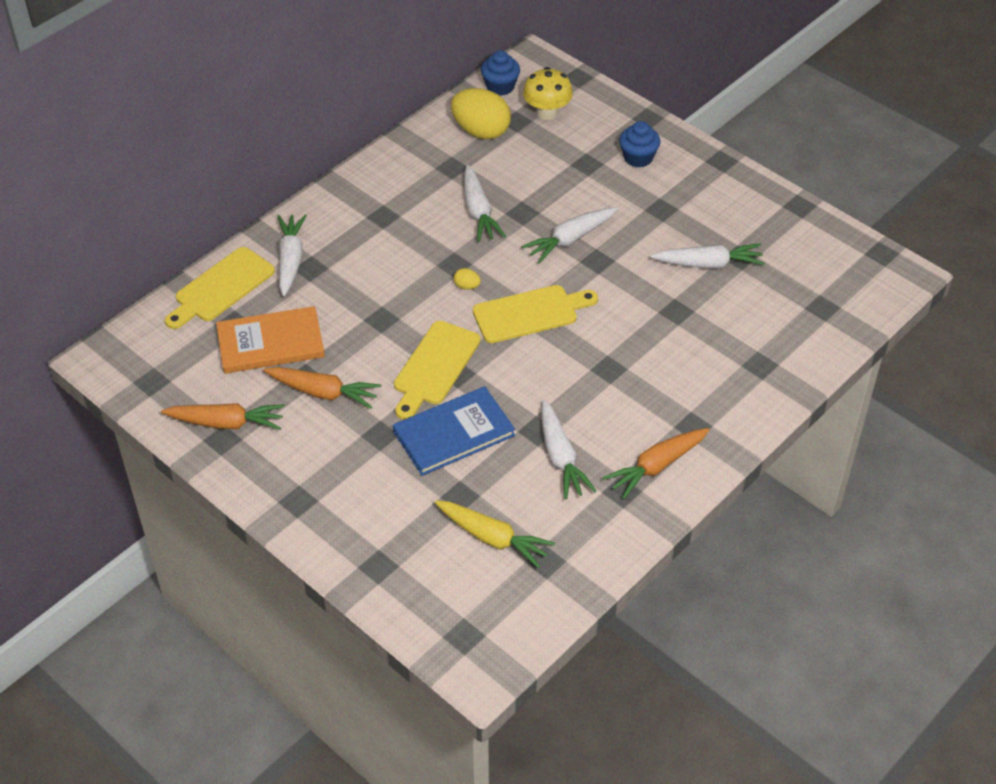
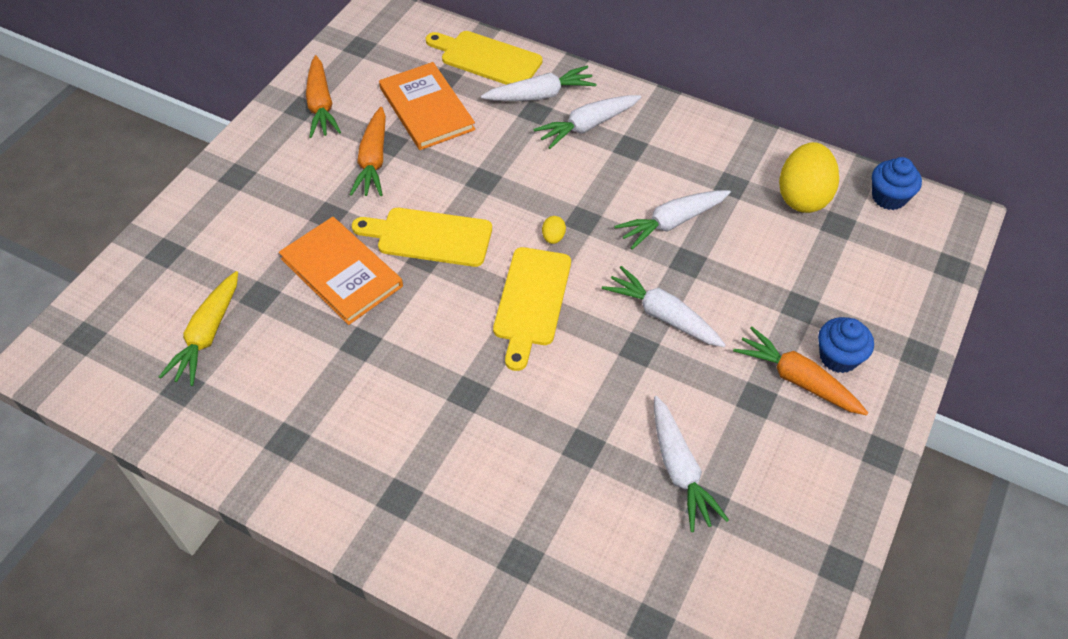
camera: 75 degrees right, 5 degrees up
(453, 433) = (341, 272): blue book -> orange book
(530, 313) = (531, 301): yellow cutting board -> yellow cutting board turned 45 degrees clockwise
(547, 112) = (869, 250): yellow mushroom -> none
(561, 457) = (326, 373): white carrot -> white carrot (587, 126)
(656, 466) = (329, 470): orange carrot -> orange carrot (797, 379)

* * *

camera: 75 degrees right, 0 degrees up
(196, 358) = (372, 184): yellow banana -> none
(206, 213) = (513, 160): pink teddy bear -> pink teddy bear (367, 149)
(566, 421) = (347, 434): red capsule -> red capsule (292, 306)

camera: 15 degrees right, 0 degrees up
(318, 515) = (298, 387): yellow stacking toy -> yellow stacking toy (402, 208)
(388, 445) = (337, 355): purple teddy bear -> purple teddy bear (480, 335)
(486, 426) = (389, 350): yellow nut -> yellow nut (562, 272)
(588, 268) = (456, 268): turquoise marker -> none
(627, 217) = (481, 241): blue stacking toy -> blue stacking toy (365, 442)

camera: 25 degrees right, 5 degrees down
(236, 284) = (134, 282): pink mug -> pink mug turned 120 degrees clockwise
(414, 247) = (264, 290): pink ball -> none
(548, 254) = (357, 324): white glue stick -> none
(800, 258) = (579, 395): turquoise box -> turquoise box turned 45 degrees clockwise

**TASK REQUIREMENTS:** Every line in the listing that holds "clockwise" belongs in the answer.

**THE COMPLETED TASK:**
(530, 313) = (531, 301): yellow cutting board -> yellow cutting board turned 45 degrees clockwise
(236, 284) = (134, 282): pink mug -> pink mug turned 120 degrees clockwise
(800, 258) = (579, 395): turquoise box -> turquoise box turned 45 degrees clockwise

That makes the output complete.